Start of PROVIDED DATA

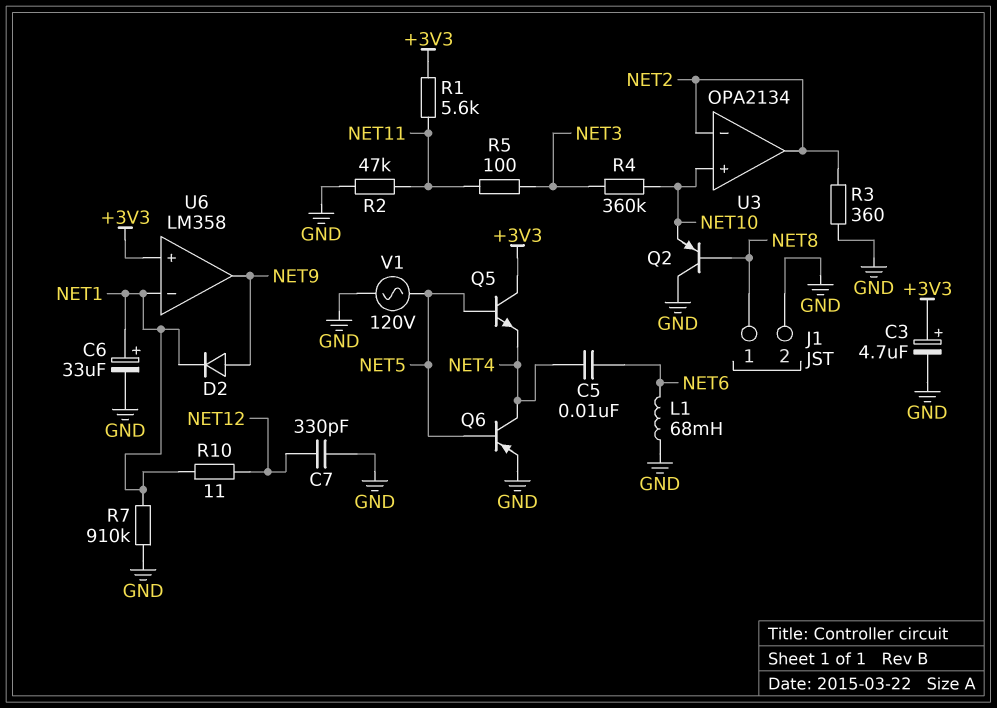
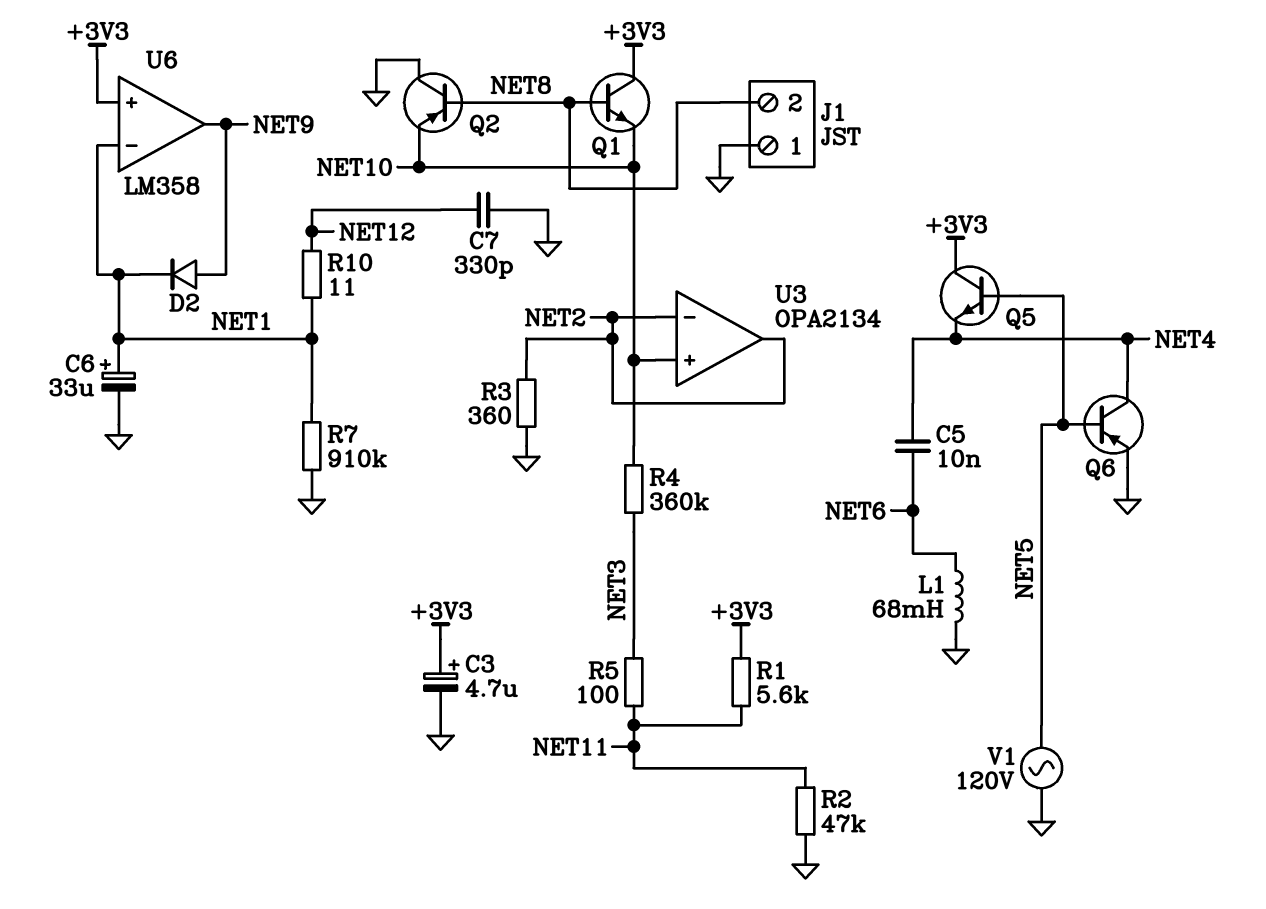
J1 pin 1: NET8 -> GND
J1 pin 2: GND -> NET8
Q1: none -> NPN (B NET8, C +3V3, E NET10)

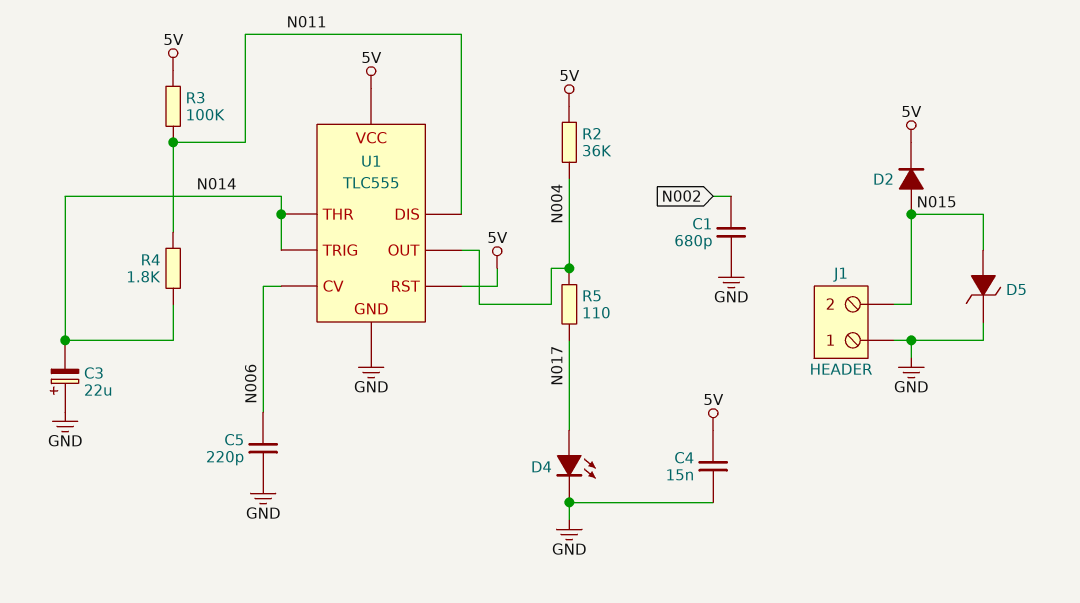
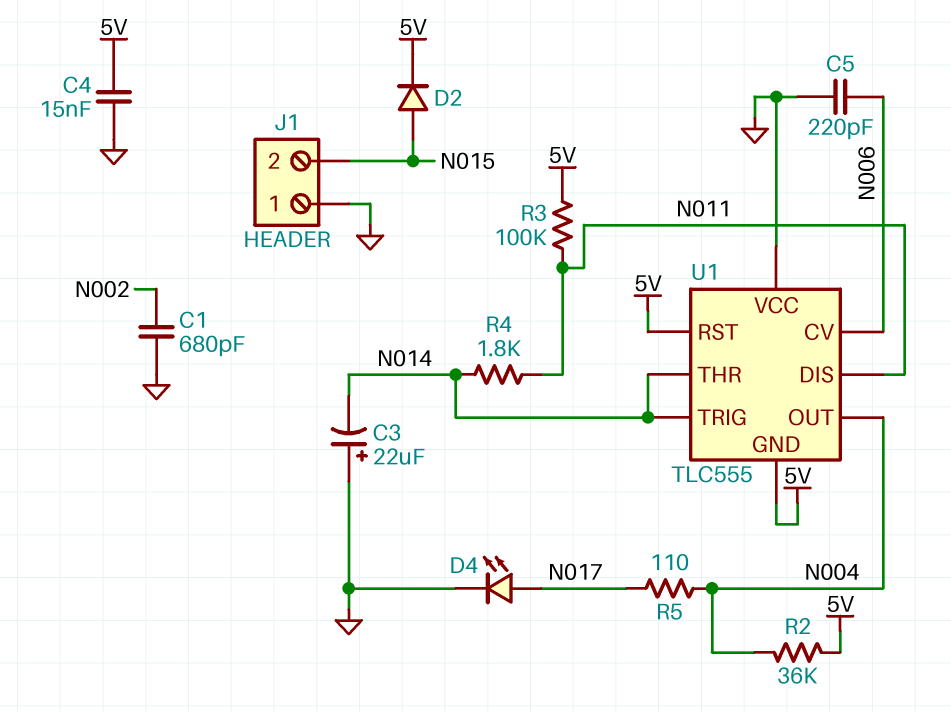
D5: zener (A N015, K GND) -> none
U1 pin GND: GND -> 5V
U1 pin VCC: 5V -> GND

End of PROVIDED DATA

PROBLEM DETAILS: Repeat the entries above exactly and skip the images.

FINISHED EXERCISE:
J1 pin 1: NET8 -> GND
J1 pin 2: GND -> NET8
Q1: none -> NPN (B NET8, C +3V3, E NET10)

D5: zener (A N015, K GND) -> none
U1 pin GND: GND -> 5V
U1 pin VCC: 5V -> GND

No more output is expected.